Once the line with "C2: 6.8uF (GND, N38)" is found in the entries below, repeat it and each following line exactly, up to and including the line with "R5: 4.7k (GND, N40) -> 1.3k (GND, N40)". Add no other lines.
═══ GIVEN RECORDS ═══
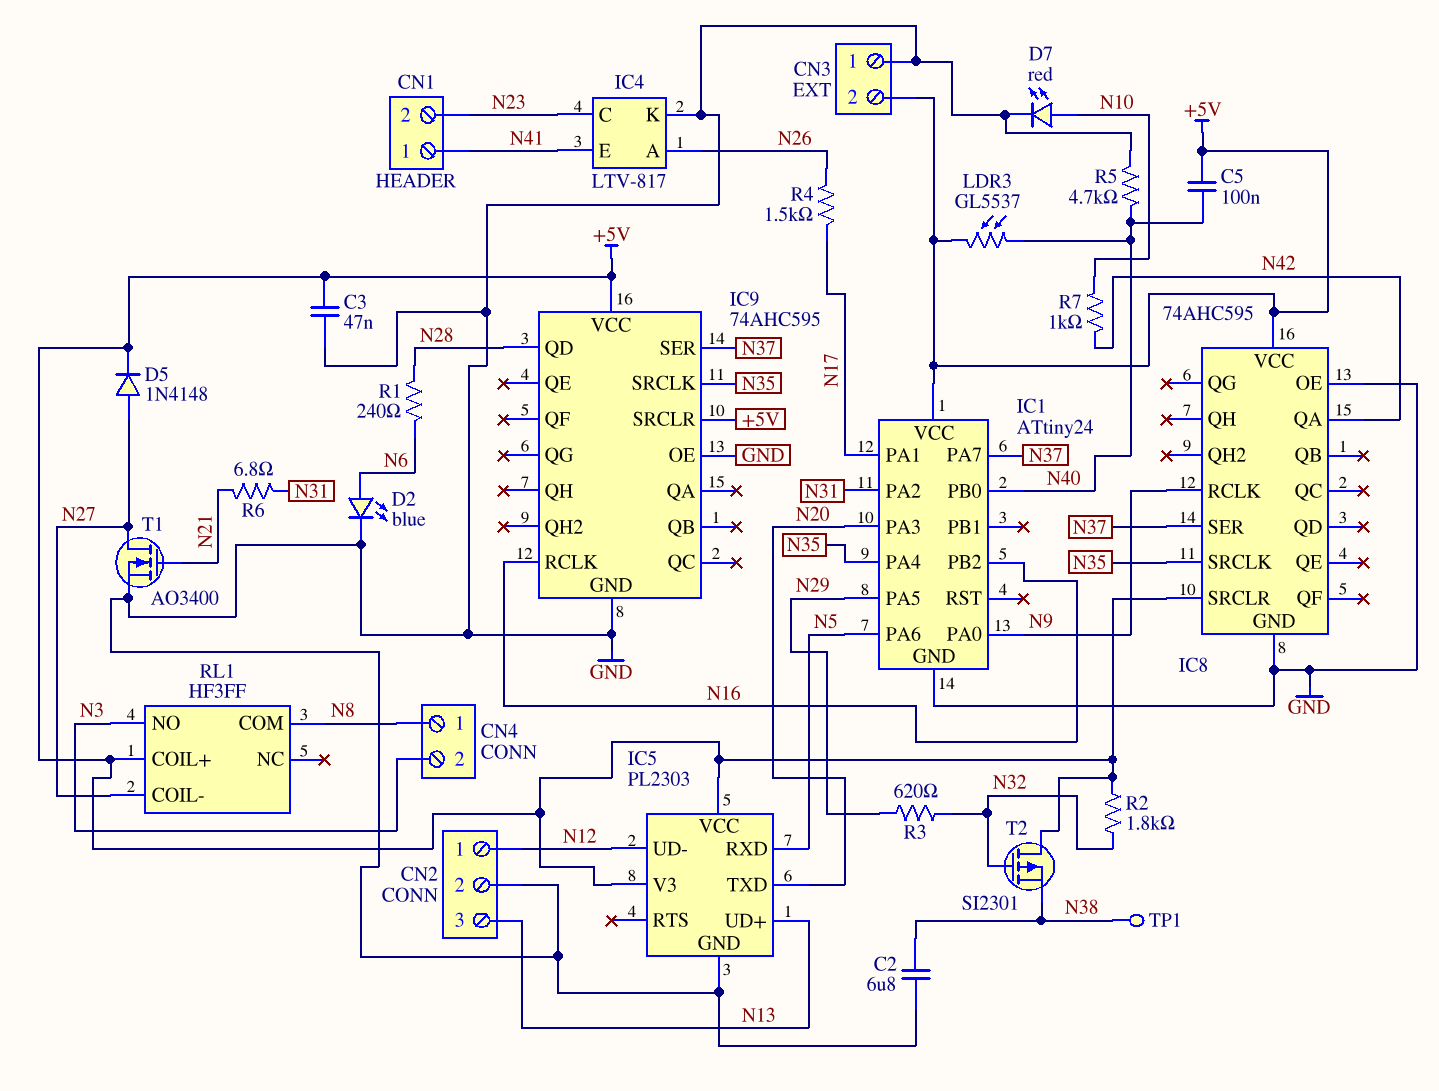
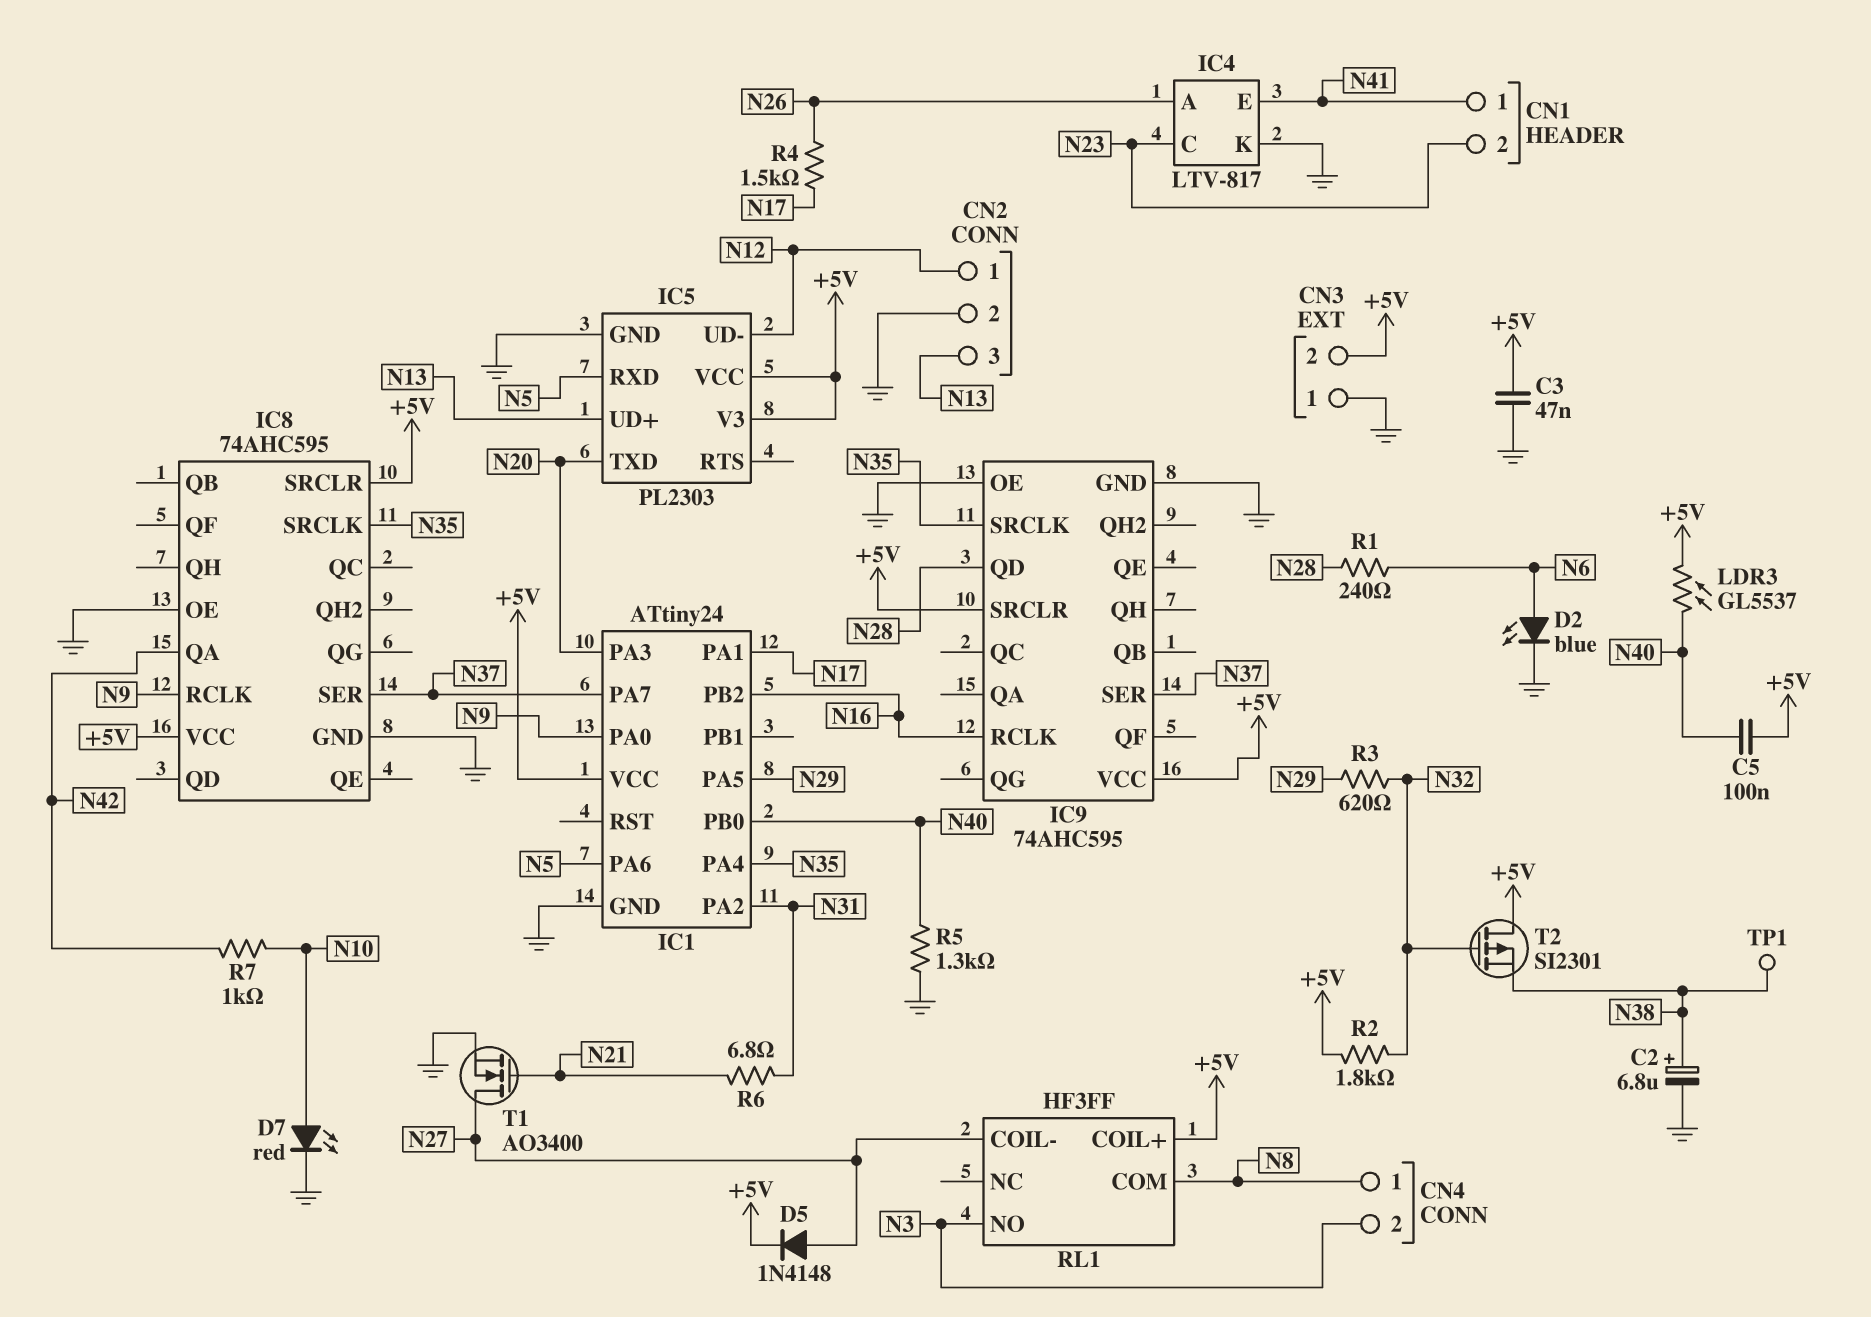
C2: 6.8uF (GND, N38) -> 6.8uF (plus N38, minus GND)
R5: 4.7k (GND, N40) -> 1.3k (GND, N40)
═══
═══ GIVEN RECORDS ═══
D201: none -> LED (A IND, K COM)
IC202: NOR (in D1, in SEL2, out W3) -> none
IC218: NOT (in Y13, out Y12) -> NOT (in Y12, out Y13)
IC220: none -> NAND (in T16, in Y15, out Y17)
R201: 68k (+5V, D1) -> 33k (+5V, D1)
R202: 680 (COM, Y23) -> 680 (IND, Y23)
═══
═══ GIVEN RECORDS ═══
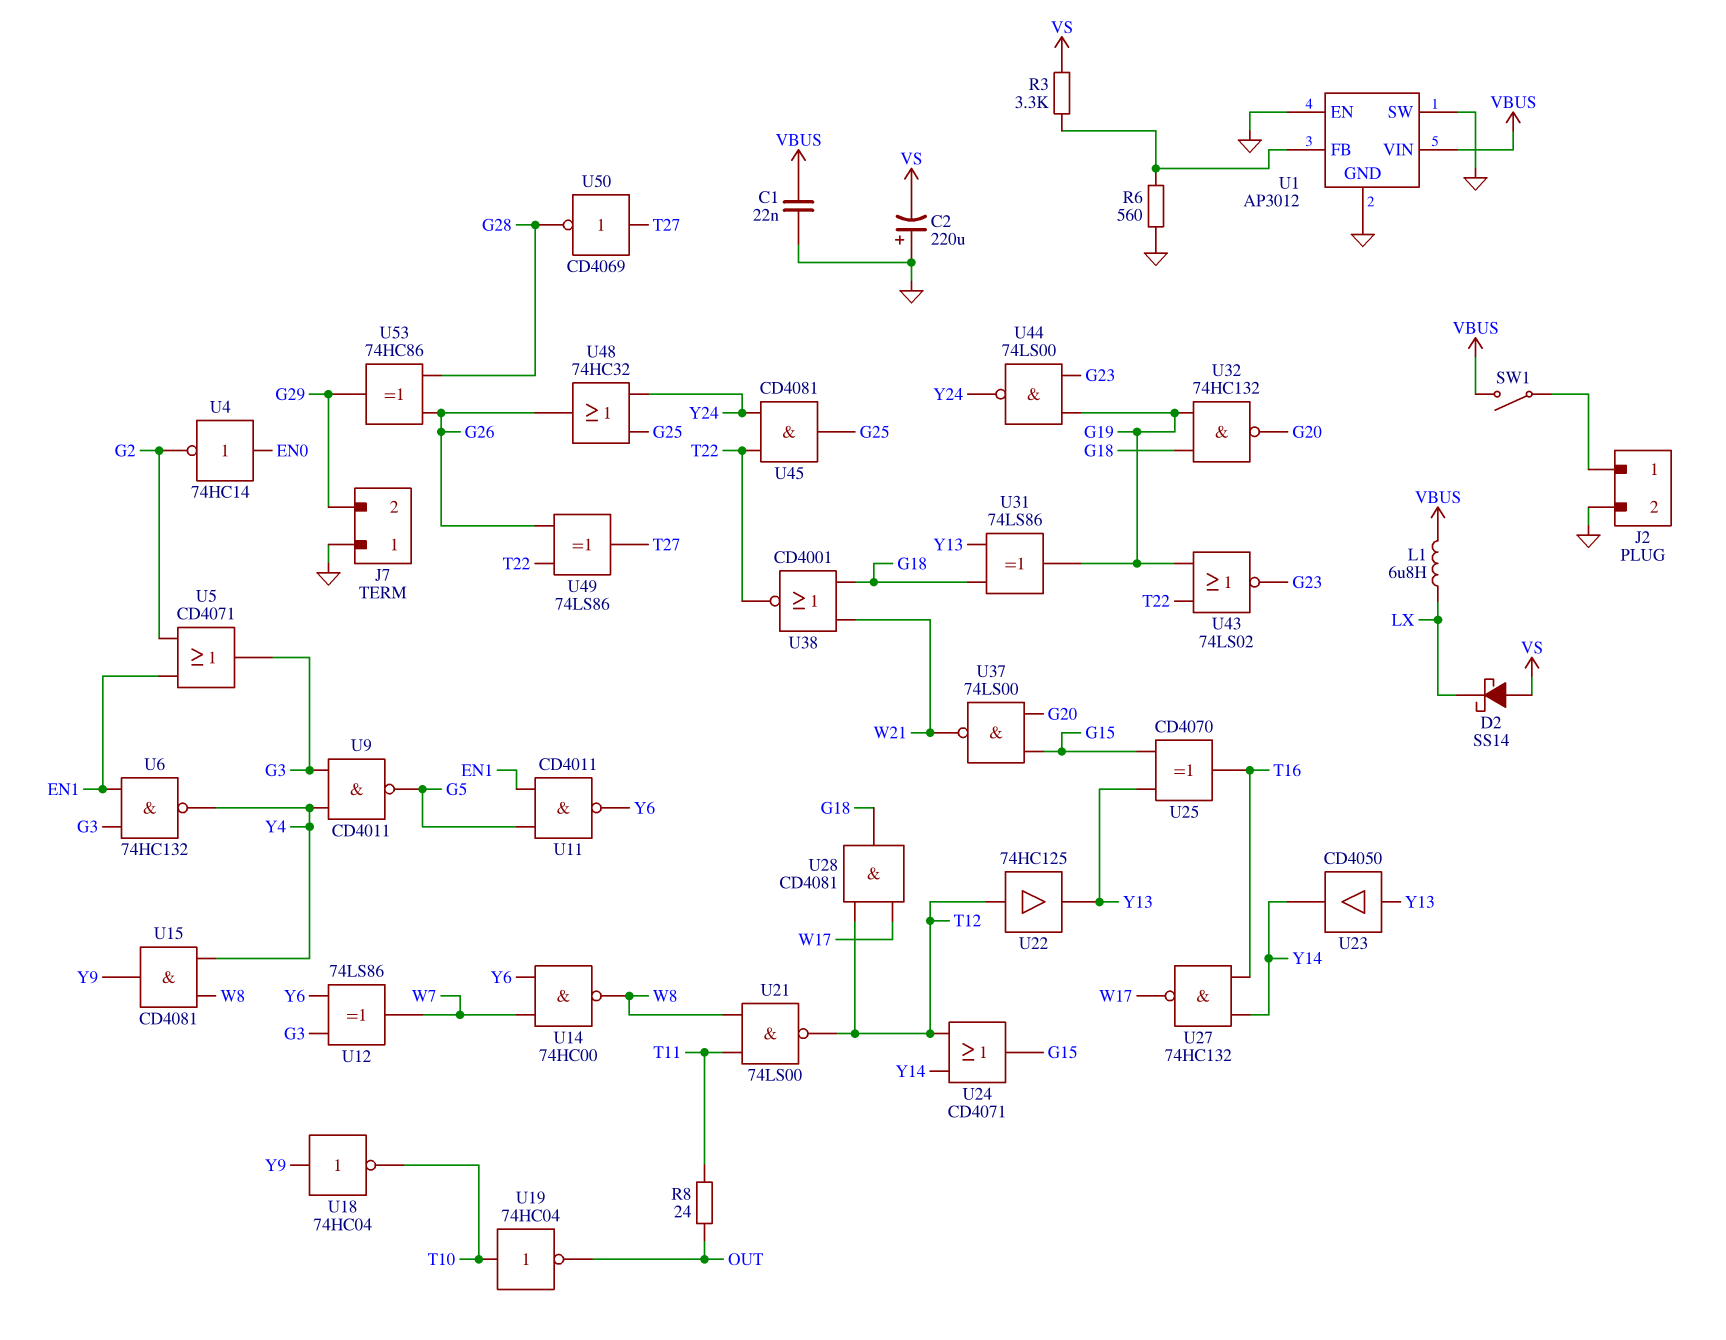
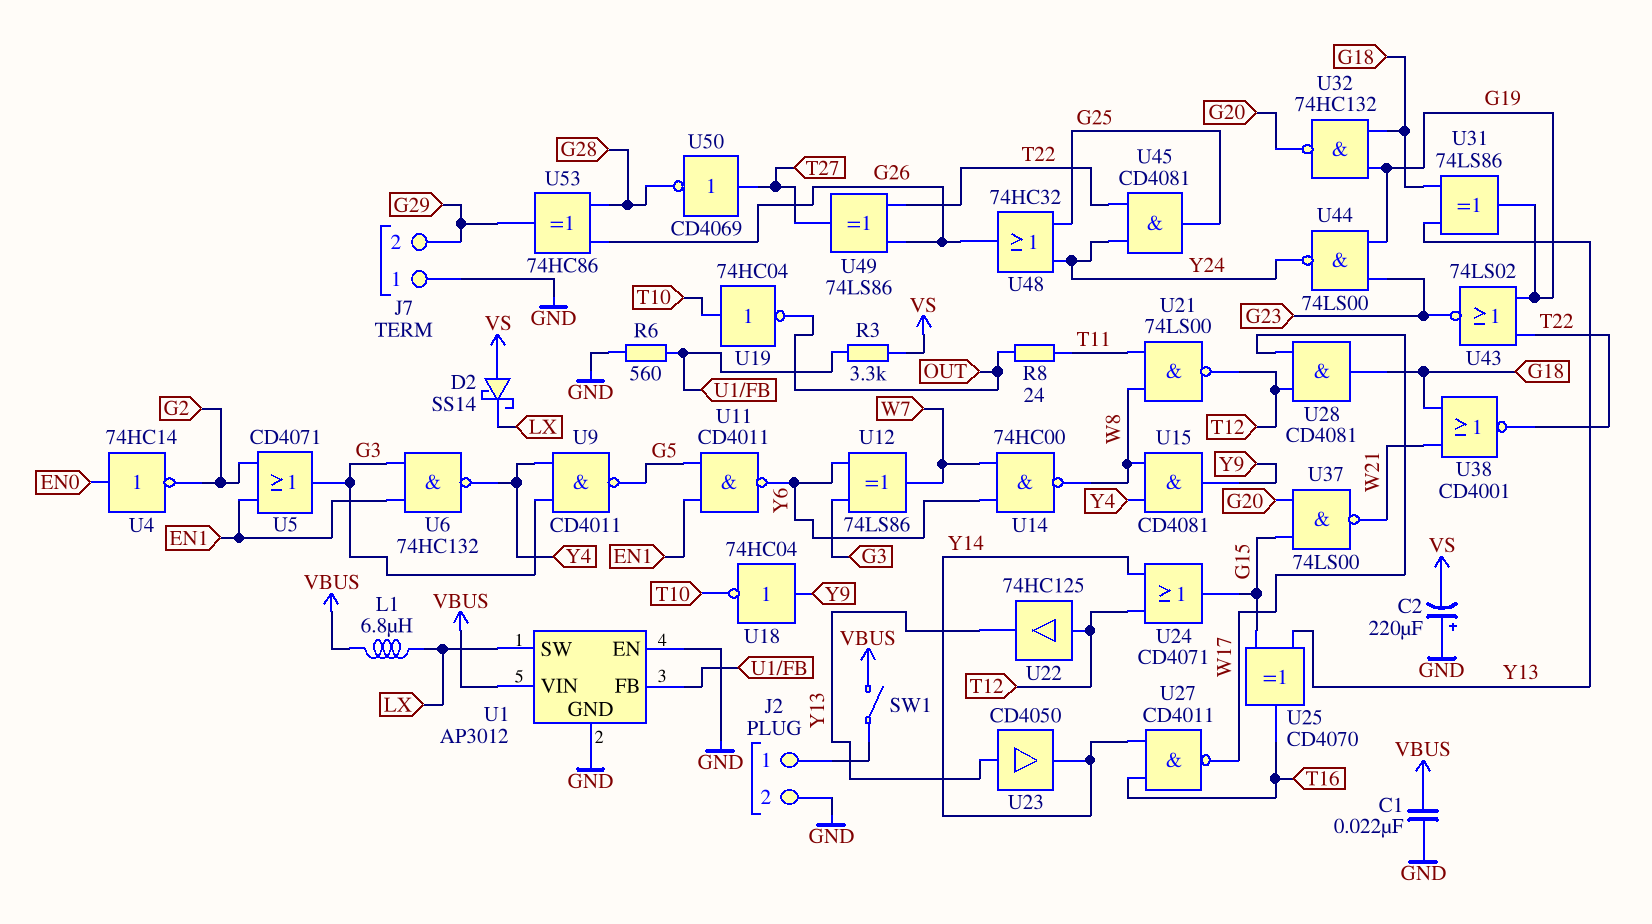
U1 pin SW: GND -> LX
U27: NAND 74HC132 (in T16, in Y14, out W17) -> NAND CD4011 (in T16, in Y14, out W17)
═══
**RESPONSE BOX**
C2: 6.8uF (GND, N38) -> 6.8uF (plus N38, minus GND)
R5: 4.7k (GND, N40) -> 1.3k (GND, N40)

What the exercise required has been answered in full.